EXERCISE INSTRUCTIONS - Please check every line of the listing for "duck" and copy each line where it is found.

DATA SHOWN -
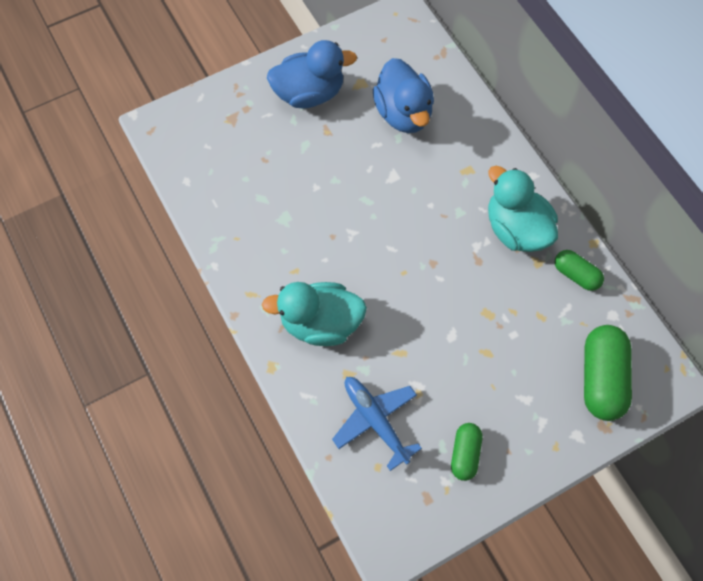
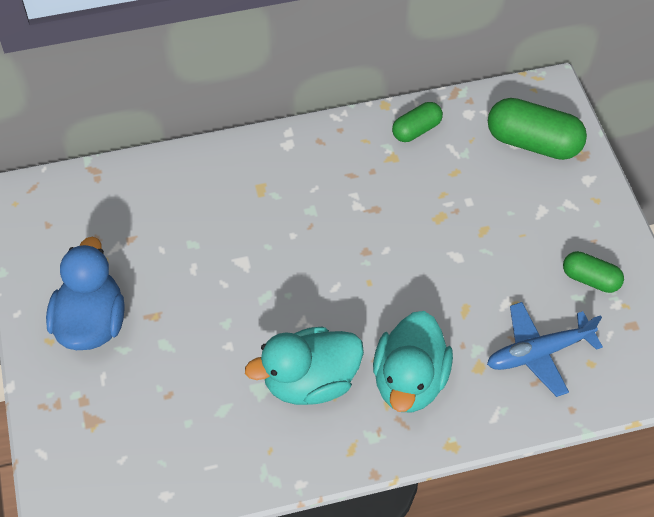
camera: 75 degrees left, 10 degrees down
(403, 113) = (162, 231): blue duck -> none
(516, 229) = (348, 165): turquoise duck -> turquoise duck (310, 381)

REPLY -
(403, 113) = (162, 231): blue duck -> none
(516, 229) = (348, 165): turquoise duck -> turquoise duck (310, 381)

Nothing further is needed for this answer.